**EXERCISE MATERIAL**
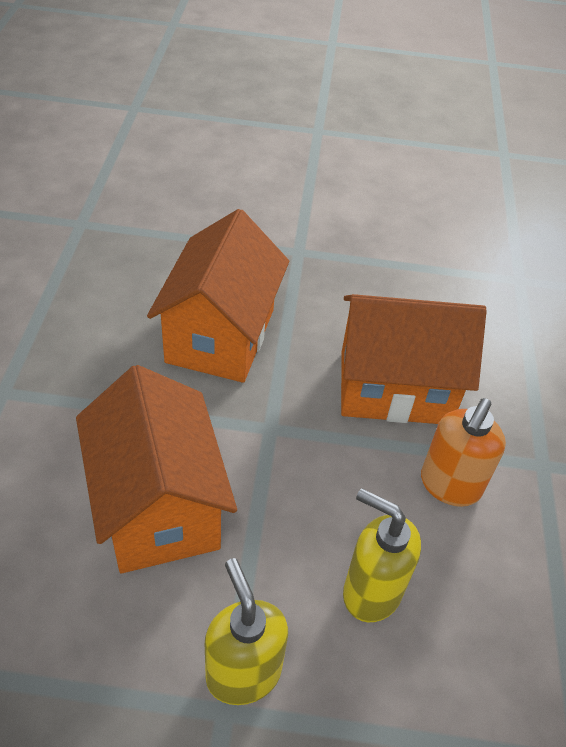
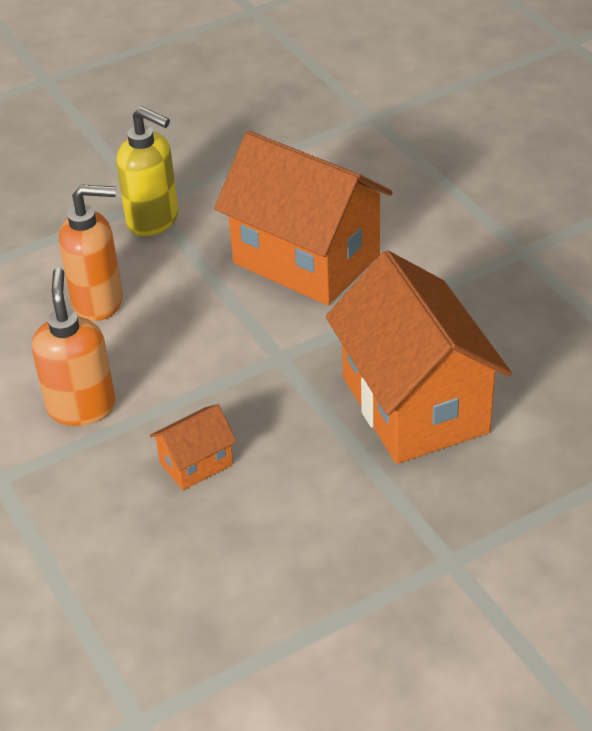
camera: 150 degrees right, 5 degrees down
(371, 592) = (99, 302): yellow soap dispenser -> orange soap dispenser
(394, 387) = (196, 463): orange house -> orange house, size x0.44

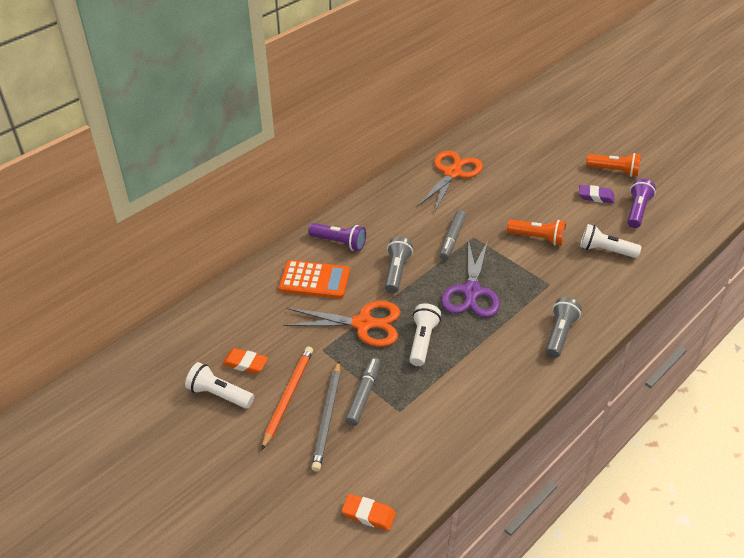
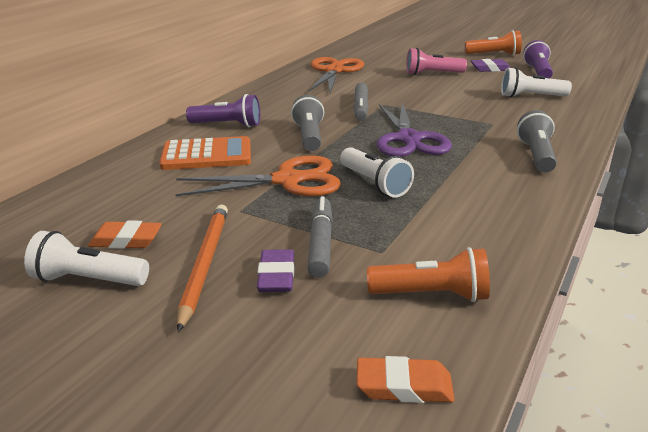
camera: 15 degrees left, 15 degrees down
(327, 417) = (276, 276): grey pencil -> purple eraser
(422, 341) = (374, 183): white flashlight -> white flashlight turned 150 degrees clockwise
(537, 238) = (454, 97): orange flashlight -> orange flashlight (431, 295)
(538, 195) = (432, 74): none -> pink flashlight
==
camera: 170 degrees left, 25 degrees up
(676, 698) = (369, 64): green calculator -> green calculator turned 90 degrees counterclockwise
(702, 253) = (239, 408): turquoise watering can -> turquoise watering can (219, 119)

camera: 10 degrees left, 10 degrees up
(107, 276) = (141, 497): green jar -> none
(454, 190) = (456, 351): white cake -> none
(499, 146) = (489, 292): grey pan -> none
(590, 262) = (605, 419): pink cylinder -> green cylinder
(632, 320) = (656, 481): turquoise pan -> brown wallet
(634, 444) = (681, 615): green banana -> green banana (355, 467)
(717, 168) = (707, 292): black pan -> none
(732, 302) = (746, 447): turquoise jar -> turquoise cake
...
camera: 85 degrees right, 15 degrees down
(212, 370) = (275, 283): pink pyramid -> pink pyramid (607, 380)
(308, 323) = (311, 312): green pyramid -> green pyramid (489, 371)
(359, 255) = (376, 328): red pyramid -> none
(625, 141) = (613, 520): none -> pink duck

**TASK PROMPT**
Using the material above, transcribe exactly the lines from the line with "(107, 276) = (141, 497): green jar -> none" to the line with "(717, 168) = (707, 292): black pan -> none"; both count, and nothing else goes in.

**RESULT FOR THIS TASK**
(107, 276) = (141, 497): green jar -> none
(454, 190) = (456, 351): white cake -> none
(499, 146) = (489, 292): grey pan -> none
(590, 262) = (605, 419): pink cylinder -> green cylinder
(632, 320) = (656, 481): turquoise pan -> brown wallet
(634, 444) = (681, 615): green banana -> green banana (355, 467)
(717, 168) = (707, 292): black pan -> none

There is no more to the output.